▸ Dataset extract
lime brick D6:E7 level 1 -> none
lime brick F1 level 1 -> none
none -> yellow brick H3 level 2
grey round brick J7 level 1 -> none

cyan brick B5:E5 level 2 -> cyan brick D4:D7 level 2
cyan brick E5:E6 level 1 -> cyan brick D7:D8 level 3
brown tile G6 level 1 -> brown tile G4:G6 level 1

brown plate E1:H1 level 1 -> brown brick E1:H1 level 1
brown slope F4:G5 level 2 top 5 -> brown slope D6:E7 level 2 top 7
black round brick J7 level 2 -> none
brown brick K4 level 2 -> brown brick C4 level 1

--

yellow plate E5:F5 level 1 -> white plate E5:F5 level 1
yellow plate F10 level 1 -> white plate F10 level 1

--

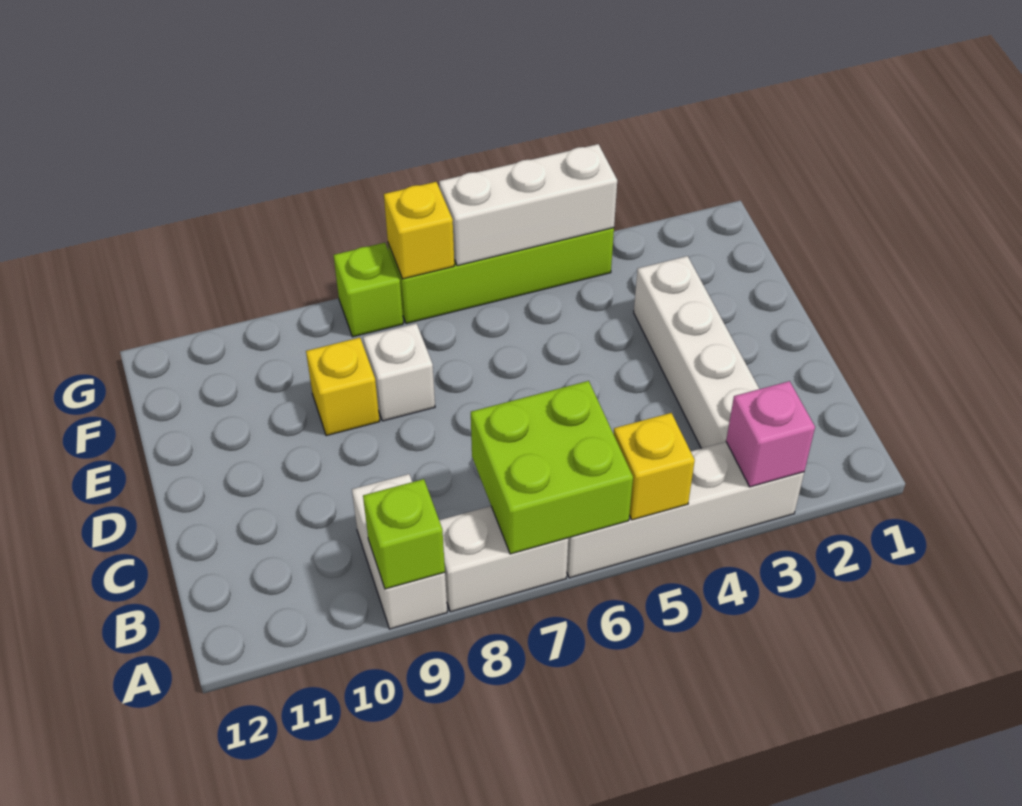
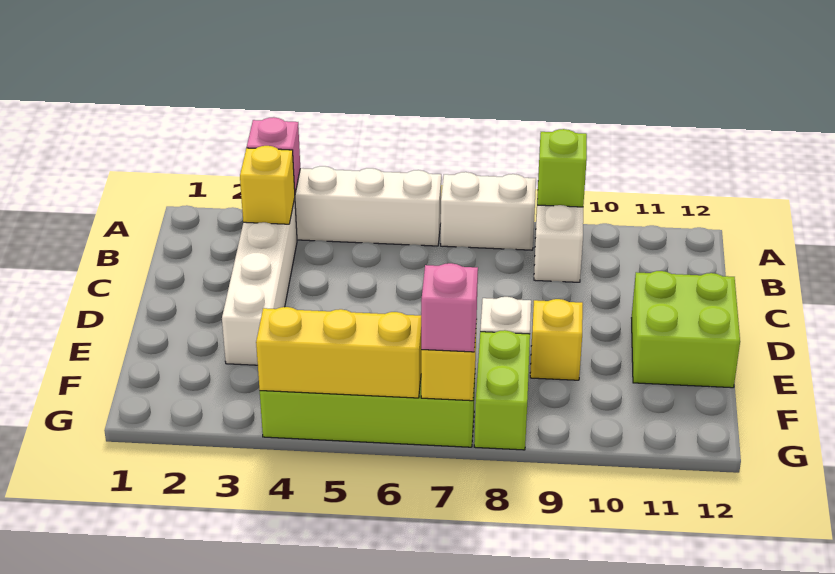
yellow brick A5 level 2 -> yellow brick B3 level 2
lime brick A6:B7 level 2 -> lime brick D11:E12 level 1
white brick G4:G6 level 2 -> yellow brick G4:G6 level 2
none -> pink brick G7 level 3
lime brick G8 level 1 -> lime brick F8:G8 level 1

▸ Exercise goal
Go over the listing above and copy out each line that includes "brown".

▸ Expected output
brown tile G6 level 1 -> brown tile G4:G6 level 1
brown plate E1:H1 level 1 -> brown brick E1:H1 level 1
brown slope F4:G5 level 2 top 5 -> brown slope D6:E7 level 2 top 7
brown brick K4 level 2 -> brown brick C4 level 1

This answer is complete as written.